Records provided
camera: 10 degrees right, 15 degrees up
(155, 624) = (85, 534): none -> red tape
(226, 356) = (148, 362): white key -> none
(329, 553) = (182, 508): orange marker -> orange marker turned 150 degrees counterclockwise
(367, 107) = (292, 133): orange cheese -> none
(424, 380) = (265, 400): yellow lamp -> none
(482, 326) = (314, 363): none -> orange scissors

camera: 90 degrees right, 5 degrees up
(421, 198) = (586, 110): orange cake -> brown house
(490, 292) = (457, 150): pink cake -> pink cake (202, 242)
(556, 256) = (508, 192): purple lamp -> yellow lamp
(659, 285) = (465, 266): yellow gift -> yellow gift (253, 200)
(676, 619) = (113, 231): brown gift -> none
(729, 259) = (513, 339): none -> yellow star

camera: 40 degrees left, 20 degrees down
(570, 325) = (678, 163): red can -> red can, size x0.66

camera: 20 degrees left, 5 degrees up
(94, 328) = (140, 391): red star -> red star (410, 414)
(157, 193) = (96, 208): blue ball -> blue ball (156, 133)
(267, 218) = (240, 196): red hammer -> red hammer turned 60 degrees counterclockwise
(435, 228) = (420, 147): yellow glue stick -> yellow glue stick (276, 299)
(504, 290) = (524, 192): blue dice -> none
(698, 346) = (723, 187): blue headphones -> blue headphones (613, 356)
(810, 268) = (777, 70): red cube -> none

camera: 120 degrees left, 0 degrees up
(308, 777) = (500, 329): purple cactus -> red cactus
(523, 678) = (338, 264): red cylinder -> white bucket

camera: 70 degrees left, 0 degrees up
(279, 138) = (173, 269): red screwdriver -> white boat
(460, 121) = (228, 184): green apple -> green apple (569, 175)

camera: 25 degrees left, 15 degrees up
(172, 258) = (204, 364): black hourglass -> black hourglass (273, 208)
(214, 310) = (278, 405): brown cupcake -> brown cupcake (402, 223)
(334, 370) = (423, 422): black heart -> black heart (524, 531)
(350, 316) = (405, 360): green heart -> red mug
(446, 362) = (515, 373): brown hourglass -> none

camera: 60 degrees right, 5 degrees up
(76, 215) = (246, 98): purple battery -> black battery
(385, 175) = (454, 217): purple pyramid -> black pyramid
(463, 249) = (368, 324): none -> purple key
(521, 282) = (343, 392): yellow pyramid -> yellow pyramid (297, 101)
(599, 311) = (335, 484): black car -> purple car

Exercise brief
There is a run of lines above from the one with "camera: 20 degrees left, 5 degrees up" to the one with "camera: 120 degrees left, 0 degrees up"; print exactly that run, both ends included, and nothing else.

Answer below
camera: 20 degrees left, 5 degrees up
(94, 328) = (140, 391): red star -> red star (410, 414)
(157, 193) = (96, 208): blue ball -> blue ball (156, 133)
(267, 218) = (240, 196): red hammer -> red hammer turned 60 degrees counterclockwise
(435, 228) = (420, 147): yellow glue stick -> yellow glue stick (276, 299)
(504, 290) = (524, 192): blue dice -> none
(698, 346) = (723, 187): blue headphones -> blue headphones (613, 356)
(810, 268) = (777, 70): red cube -> none

camera: 120 degrees left, 0 degrees up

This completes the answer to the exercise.